Instructions to follow: Give back one number only: how many lines in the material below contain "blue".

[[ Dataset entries open ]]

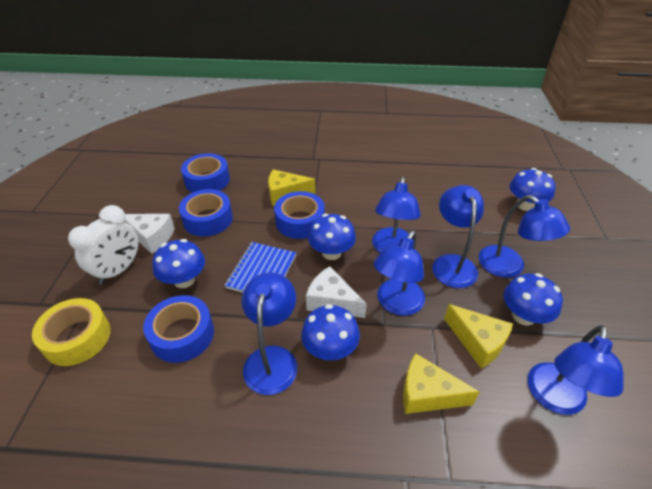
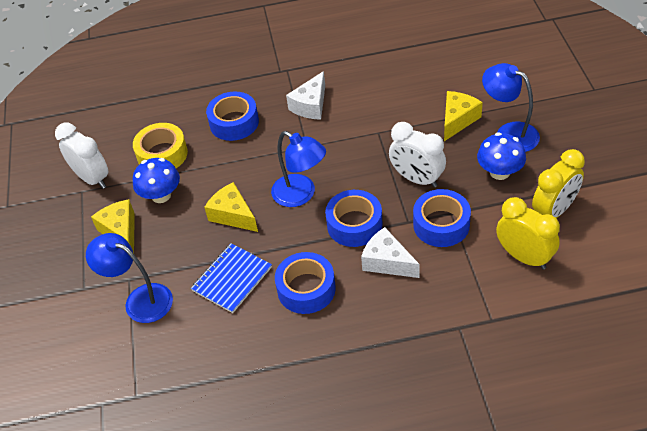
blue lamp: [242,272,297,395] [372,177,421,253] [374,230,425,316] [432,185,484,288] [479,195,570,278] [528,325,624,415] = 6 -> [86,233,173,323] [271,131,326,207] [482,63,540,152] = 3
blue mushroom: [152,239,205,288] [301,304,360,360] [308,214,356,260] [504,273,563,326] [510,168,555,211] = 5 -> [133,158,180,203] [477,132,526,180] = 2
white clock: [68,205,138,285] = 1 -> [55,123,109,189] [389,122,446,188] = 2
yellow clock: none = 0 -> [496,197,560,269] [532,149,585,218] = 2

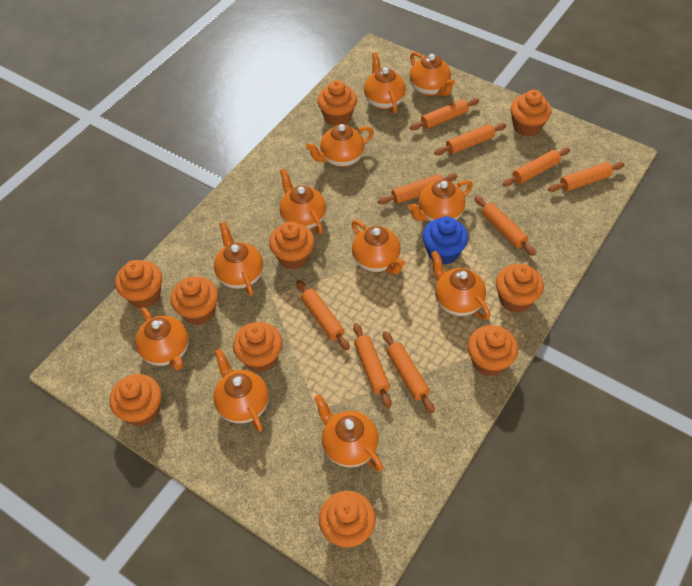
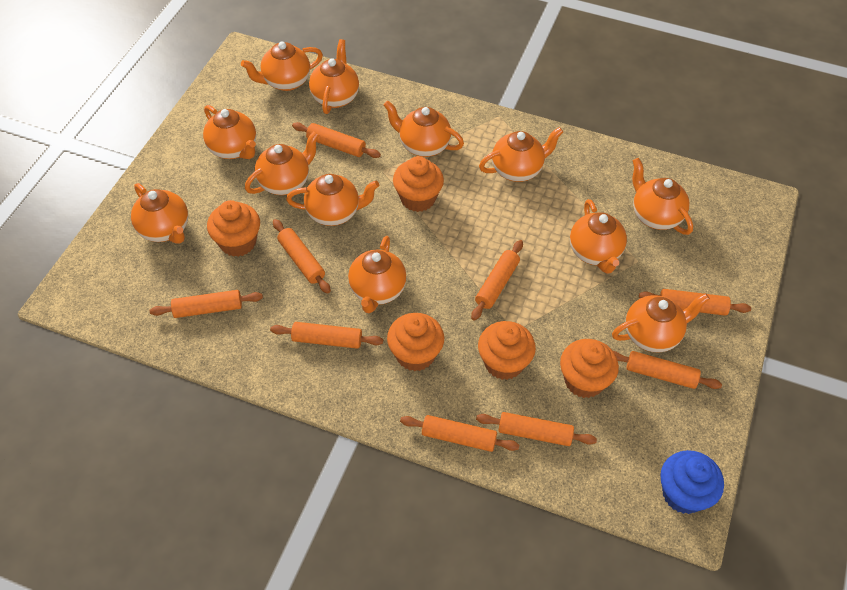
orange cupcake: [109,374,161,427] [115,260,162,308] [171,276,218,325] [233,322,283,373] [269,221,315,270] [317,80,357,126] [319,491,376,548] [468,325,518,376] [496,264,544,313] [510,90,551,137] = 10 -> [207,200,260,257] [387,313,444,371] [393,156,444,212] [478,321,536,380] [560,339,619,398] = 5
orange teapot: [135,307,189,370] [213,349,269,432] [214,222,263,296] [279,169,326,234] [306,124,374,167] [314,394,383,471] [352,220,406,274] [364,52,406,114] [408,180,473,222] [410,52,455,96] [431,251,490,320] = 11 -> [131,183,188,244] [203,105,256,159] [241,41,323,91] [245,131,319,195] [286,174,379,226] [309,39,359,114] [348,236,407,313] [383,101,464,157] [479,127,563,182] [570,199,627,274] [612,293,710,352] [632,158,693,235] = 12

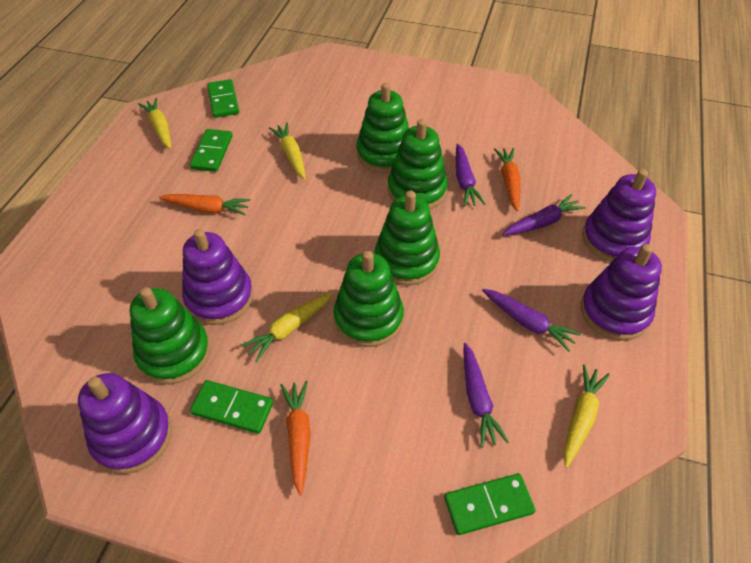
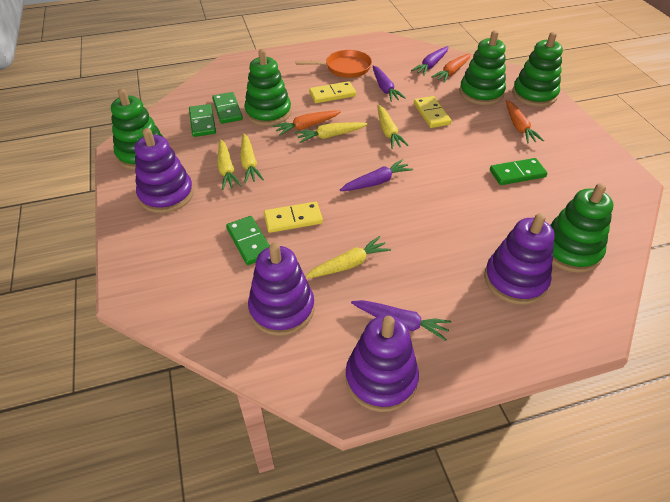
orange pan: none = 0 -> [296,50,372,78] = 1
yellow carrot: [138,98,171,149] [241,292,333,362] [269,123,306,180] [563,364,610,468] = 4 -> [217,139,242,190] [240,133,264,183] [295,122,368,143] [305,236,391,278] [377,105,409,149] = 5
yellow domino: none = 0 -> [264,201,323,233] [309,81,356,103] [414,96,452,128] = 3

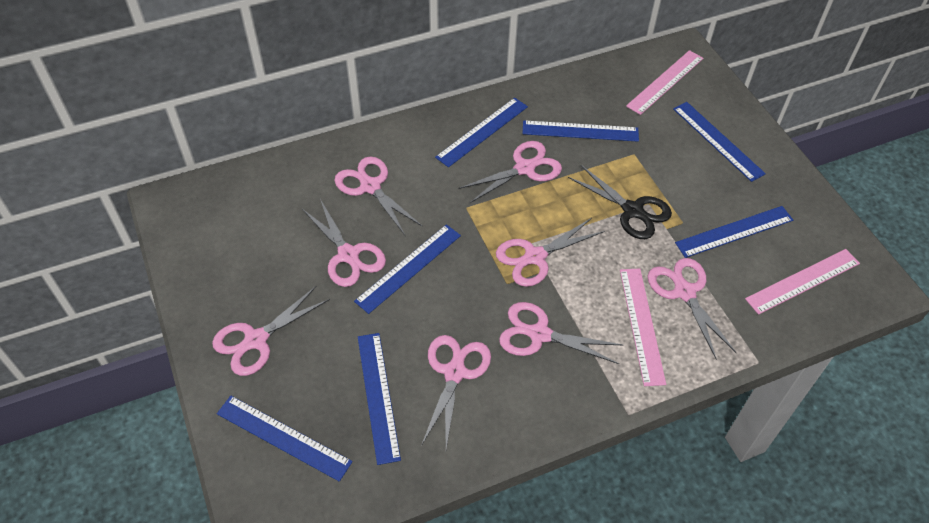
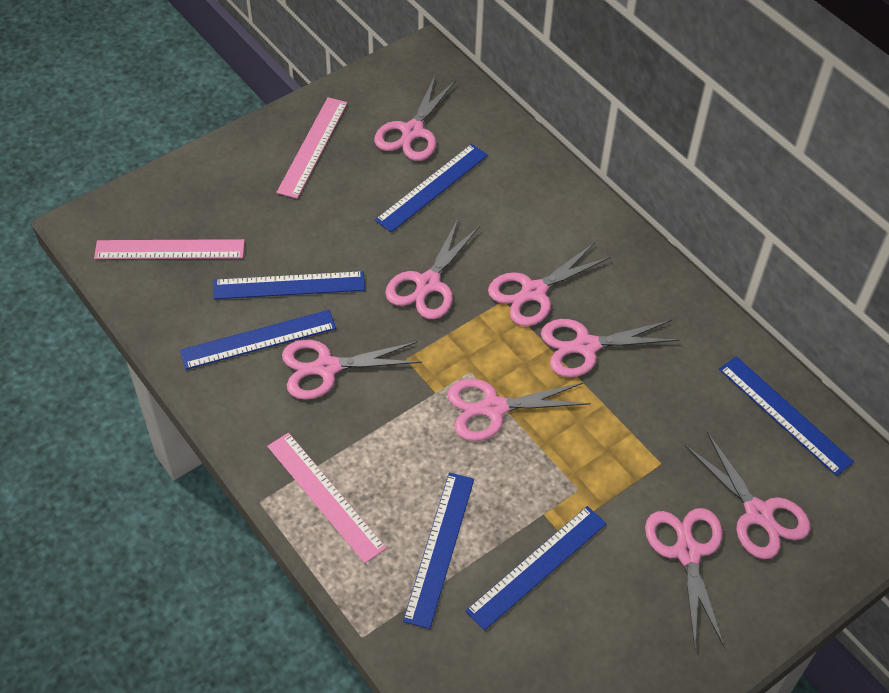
black scissors: [568,165,672,239] = 1 -> none = 0
blue ruler: [217,396,353,482] [354,224,461,314] [358,333,401,465] [435,98,528,167] [522,120,639,142] [673,102,766,182] [675,206,793,258] = 7 -> [180,310,336,370] [213,271,365,299] [375,144,488,232] [403,473,474,629] [465,506,607,631] [719,356,854,476] = 6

[[ Dataset entries closed ]]

Solved exercise: 3